Modification records:
——
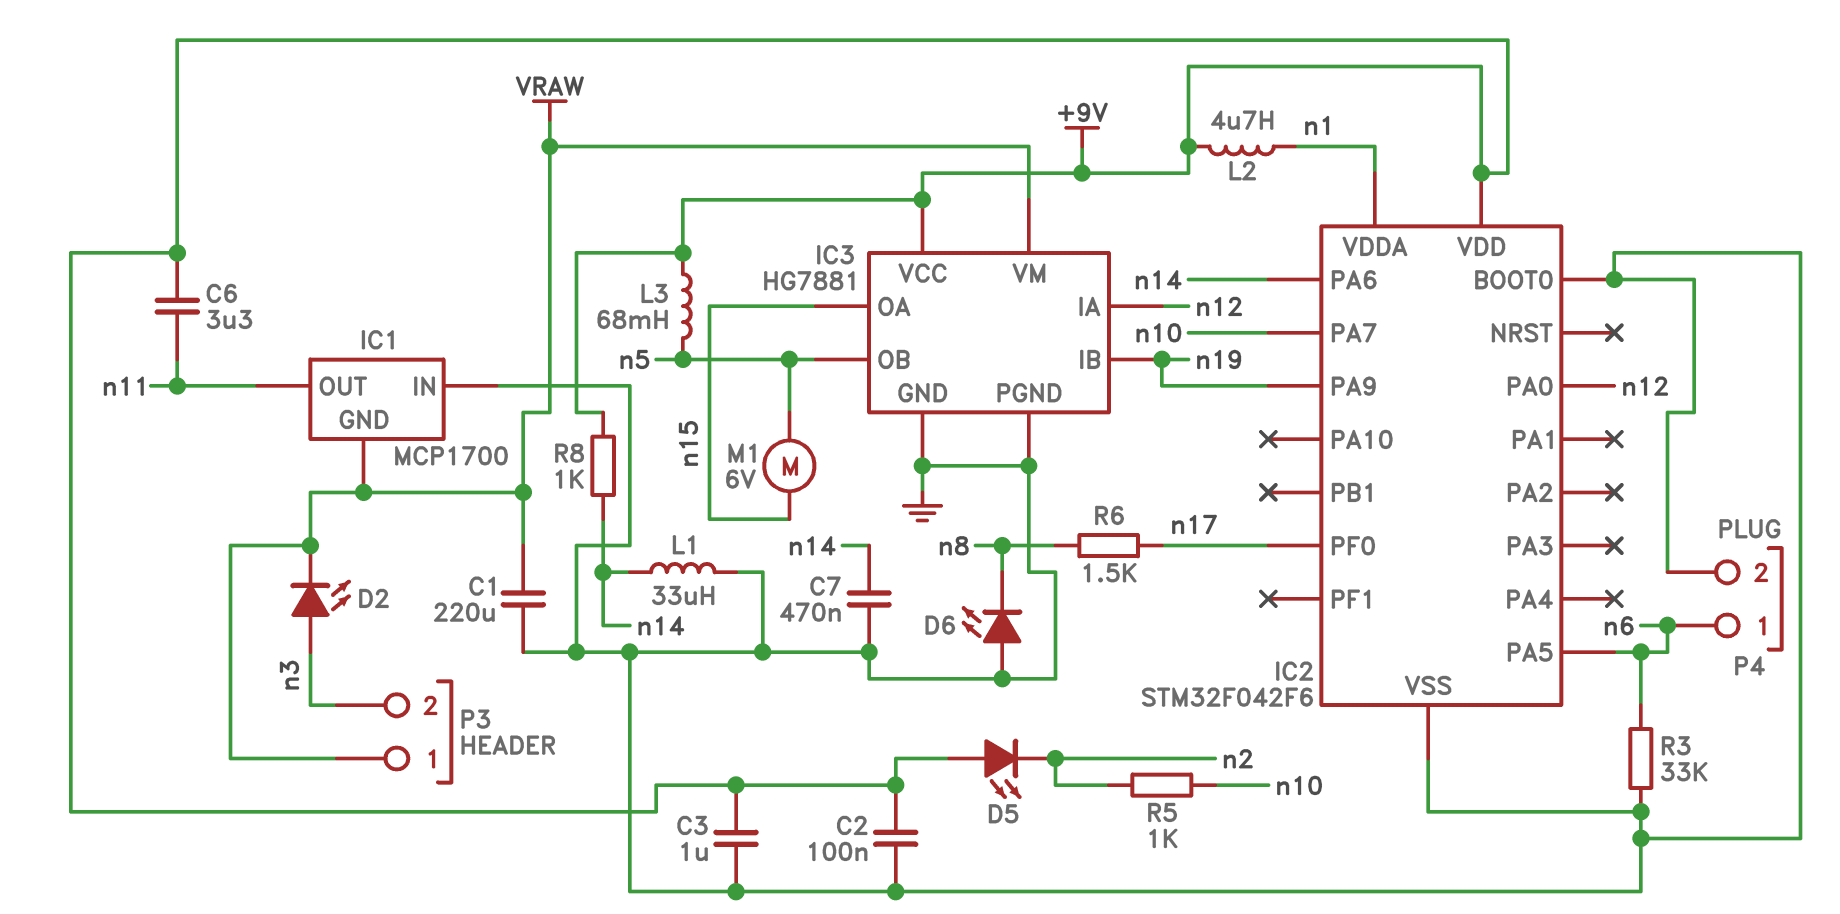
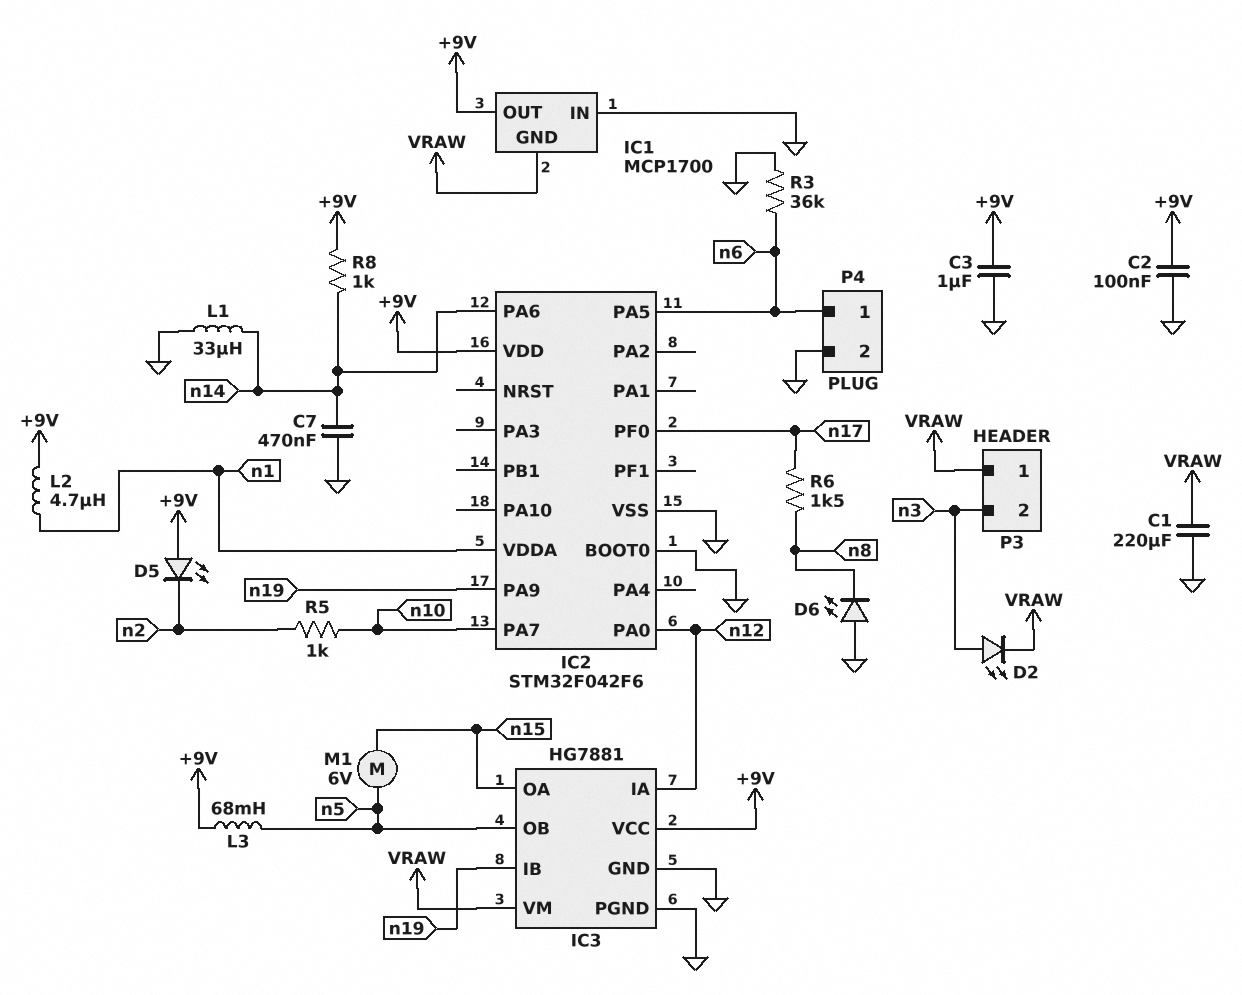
C6: 3.3uF (+9V, n11) -> none
IC1 pin OUT: n11 -> +9V
R3: 33k (GND, n6) -> 36k (GND, n6)

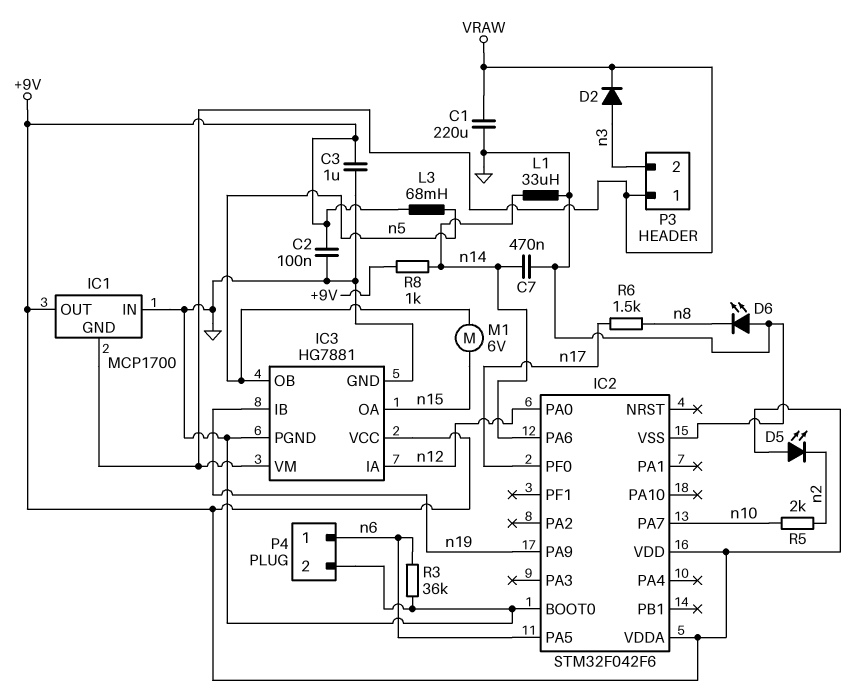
D2: LED (A n3, K VRAW) -> diode (A n3, K VRAW)
IC2 pin VDDA: n1 -> +9V
L2: 4.7uH (+9V, n1) -> none
R5: 1k (n2, n10) -> 2k (n2, n10)

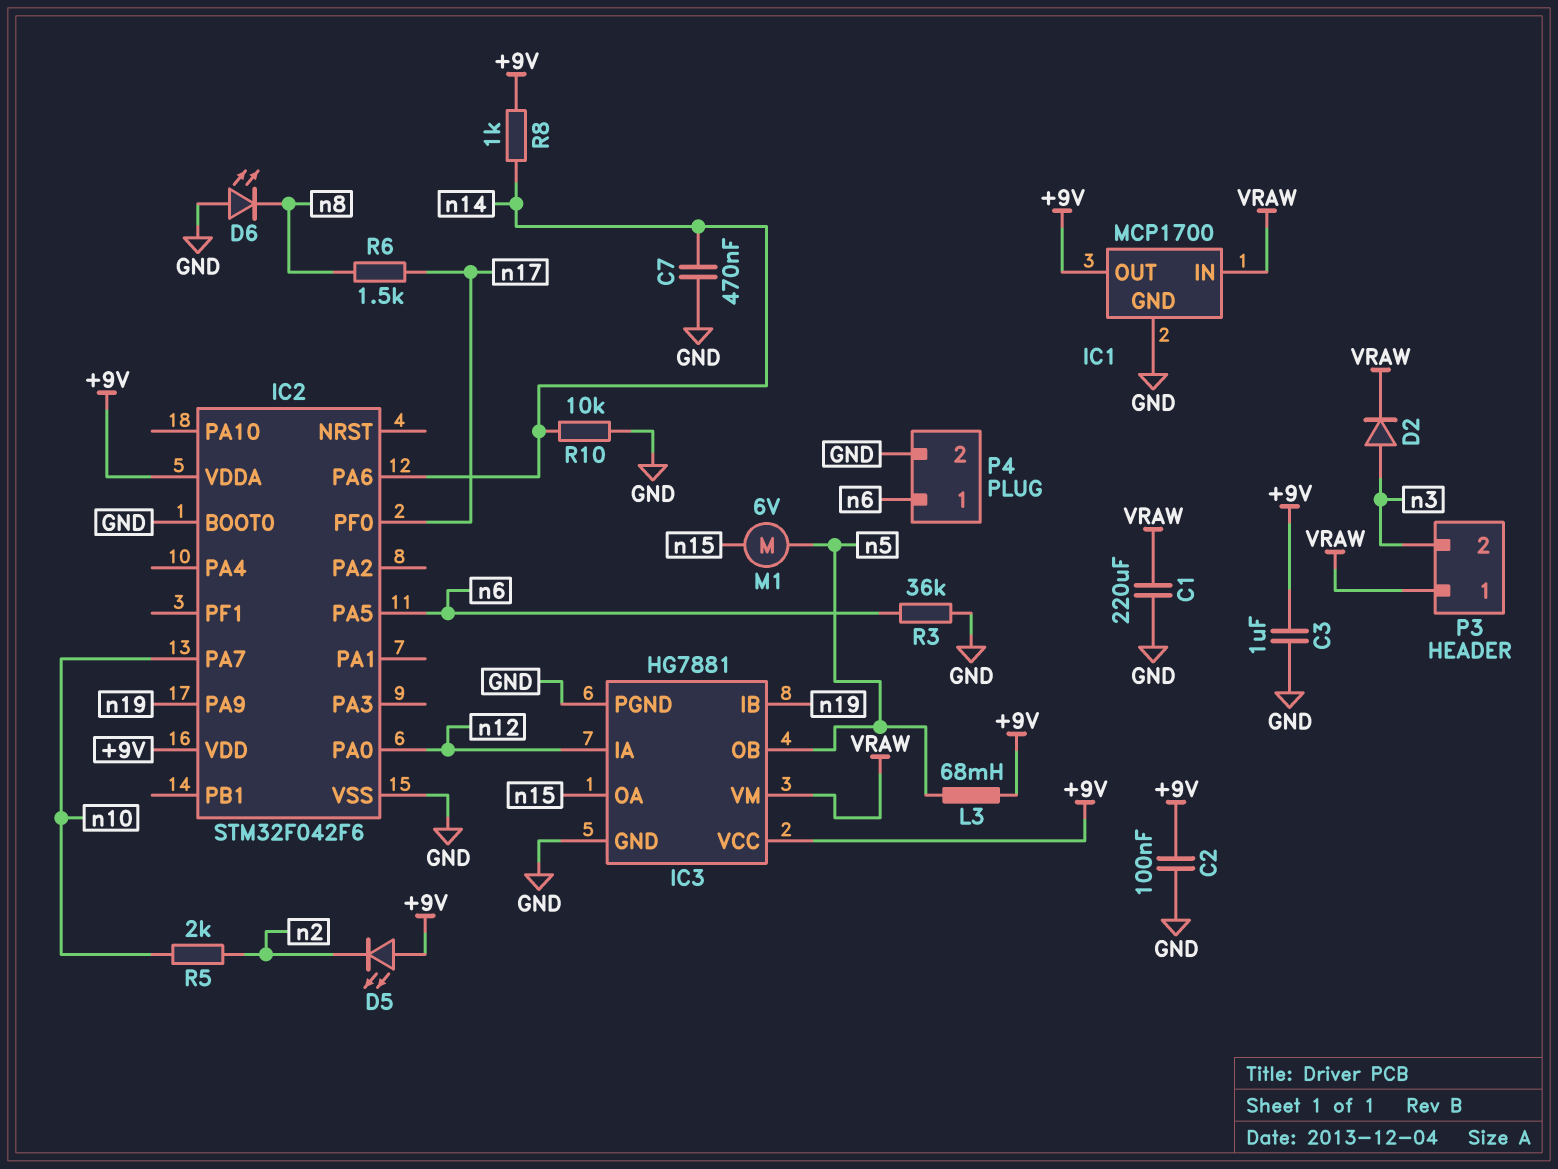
IC1 pin GND: VRAW -> GND
IC1 pin IN: GND -> VRAW
L1: 33uH (GND, n14) -> none
R10: none -> 10k (GND, n14)

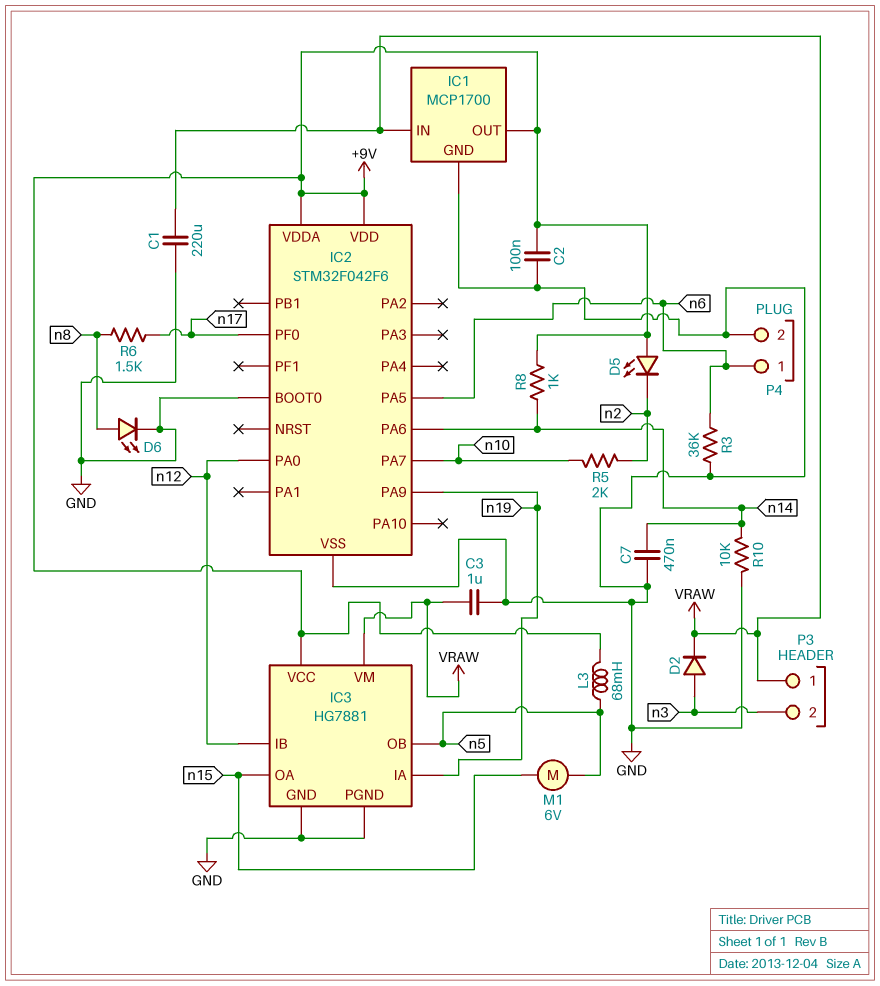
C3: 1uF (+9V, GND) -> 1uF (GND, VRAW)
D6: LED (A GND, K n8) -> LED (A n8, K GND)
IC3 pin IA: n12 -> n19
IC3 pin IB: n19 -> n12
——
What you will do:
Write out the data above exactly, minus any images.

Exercise response:
C6: 3.3uF (+9V, n11) -> none
IC1 pin OUT: n11 -> +9V
R3: 33k (GND, n6) -> 36k (GND, n6)

D2: LED (A n3, K VRAW) -> diode (A n3, K VRAW)
IC2 pin VDDA: n1 -> +9V
L2: 4.7uH (+9V, n1) -> none
R5: 1k (n2, n10) -> 2k (n2, n10)

IC1 pin GND: VRAW -> GND
IC1 pin IN: GND -> VRAW
L1: 33uH (GND, n14) -> none
R10: none -> 10k (GND, n14)

C3: 1uF (+9V, GND) -> 1uF (GND, VRAW)
D6: LED (A GND, K n8) -> LED (A n8, K GND)
IC3 pin IA: n12 -> n19
IC3 pin IB: n19 -> n12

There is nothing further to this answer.